----- Given information -----
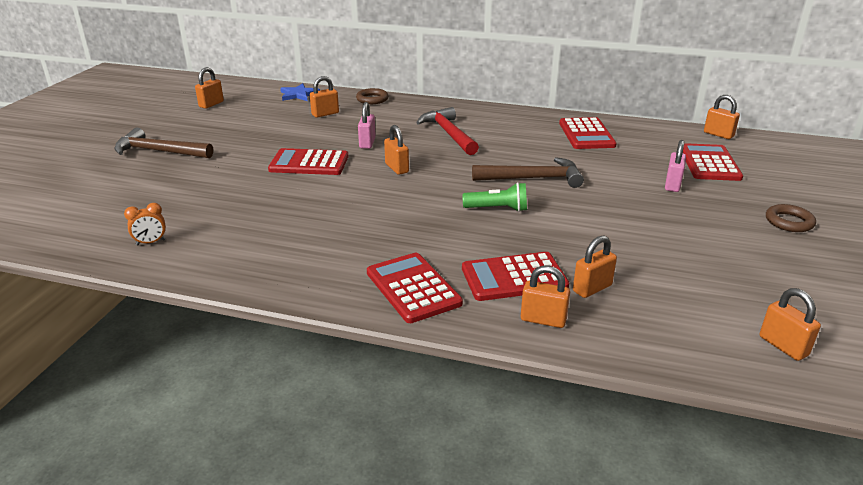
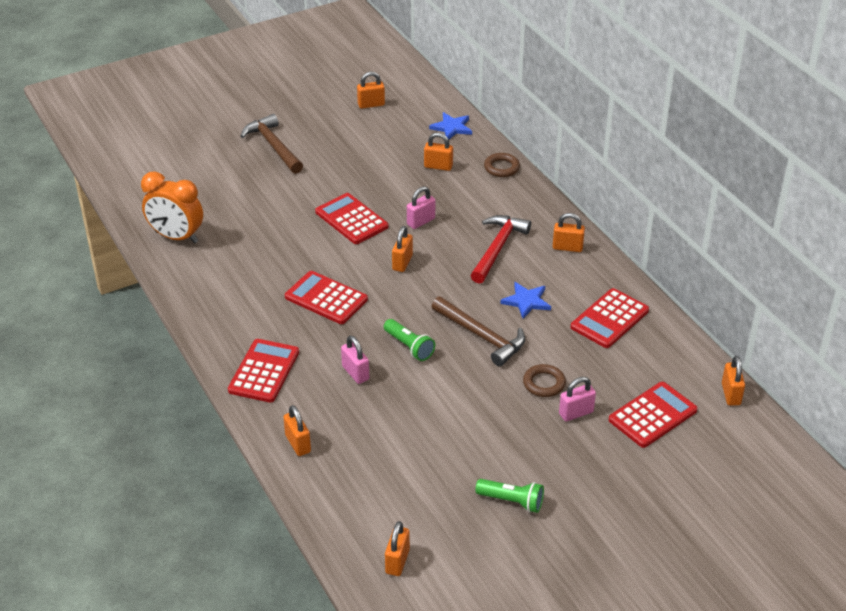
camera: 45 degrees right, 10 degrees up
(151, 242) = (176, 237): orange clock -> orange clock, size x2.20
(491, 245) = (355, 373): none -> pink padlock
(514, 277) = (329, 405): red calculator -> red calculator (326, 298)
(522, 149) = (526, 301): none -> blue star
(592, 288) = (360, 446): orange padlock -> orange padlock (567, 247)
(751, 253) = (512, 501): none -> green flashlight
(789, 222) = (595, 503): brown ring -> brown ring (544, 383)

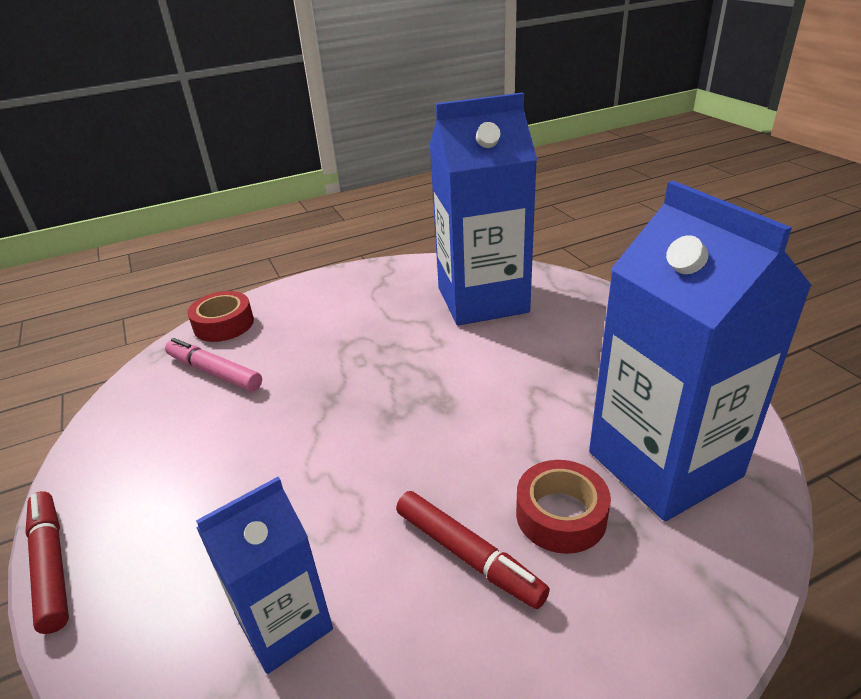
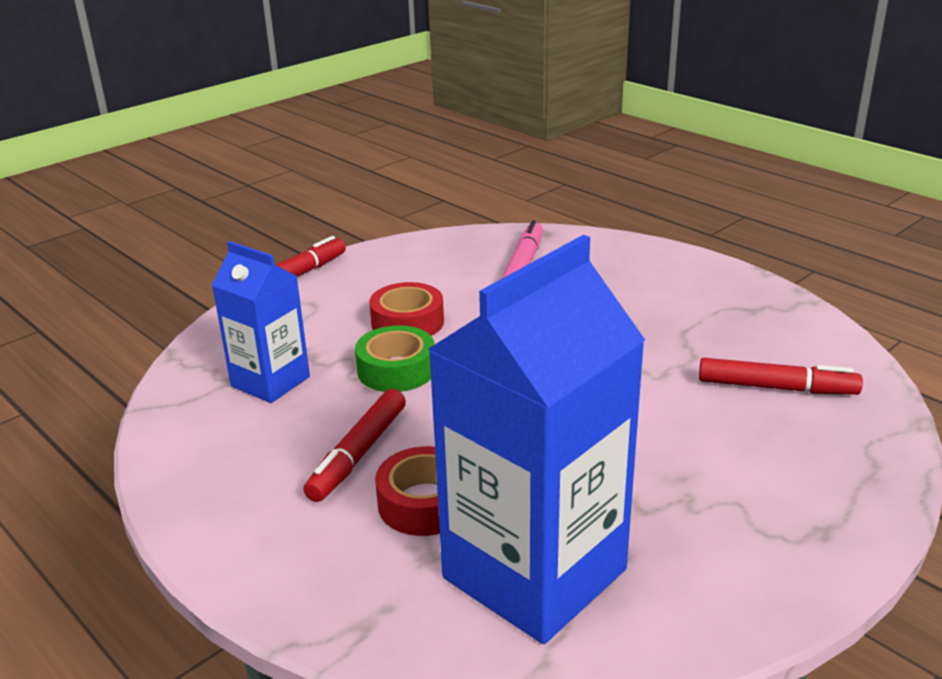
camera: 70 degrees right, 5 degrees down
(224, 324) = (597, 245): red tape -> red tape (407, 322)
(334, 498) = (396, 370): none -> green tape
(482, 300) = (776, 388): blue carton -> red marker

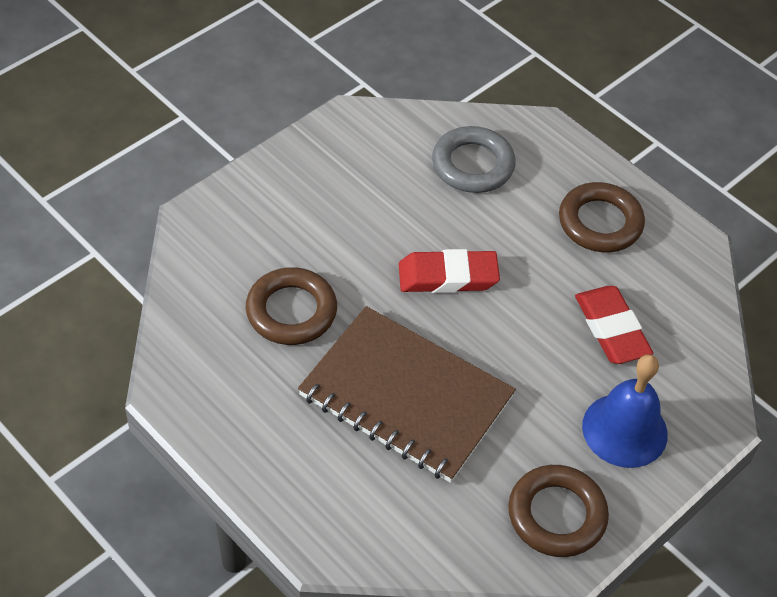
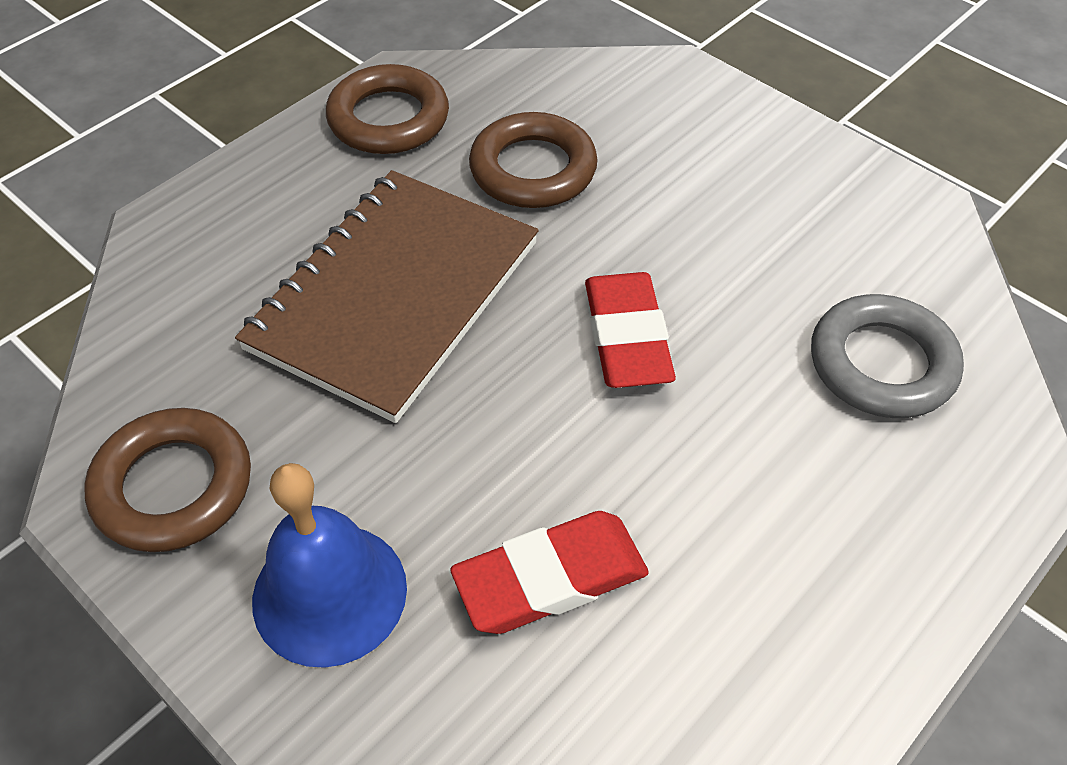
camera: 90 degrees right, 0 degrees up
(600, 222) = (806, 565): brown ring -> brown ring (388, 119)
-----
Exercise objective »
Each of the entries above must be output exactly, with none of the pictures.

Response to this task »
camera: 45 degrees right, 10 degrees up
(151, 242) = (176, 237): orange clock -> orange clock, size x2.20
(491, 245) = (355, 373): none -> pink padlock
(514, 277) = (329, 405): red calculator -> red calculator (326, 298)
(522, 149) = (526, 301): none -> blue star
(592, 288) = (360, 446): orange padlock -> orange padlock (567, 247)
(751, 253) = (512, 501): none -> green flashlight
(789, 222) = (595, 503): brown ring -> brown ring (544, 383)

camera: 70 degrees right, 5 degrees down
(224, 324) = (597, 245): red tape -> red tape (407, 322)
(334, 498) = (396, 370): none -> green tape
(482, 300) = (776, 388): blue carton -> red marker

camera: 90 degrees right, 0 degrees up
(600, 222) = (806, 565): brown ring -> brown ring (388, 119)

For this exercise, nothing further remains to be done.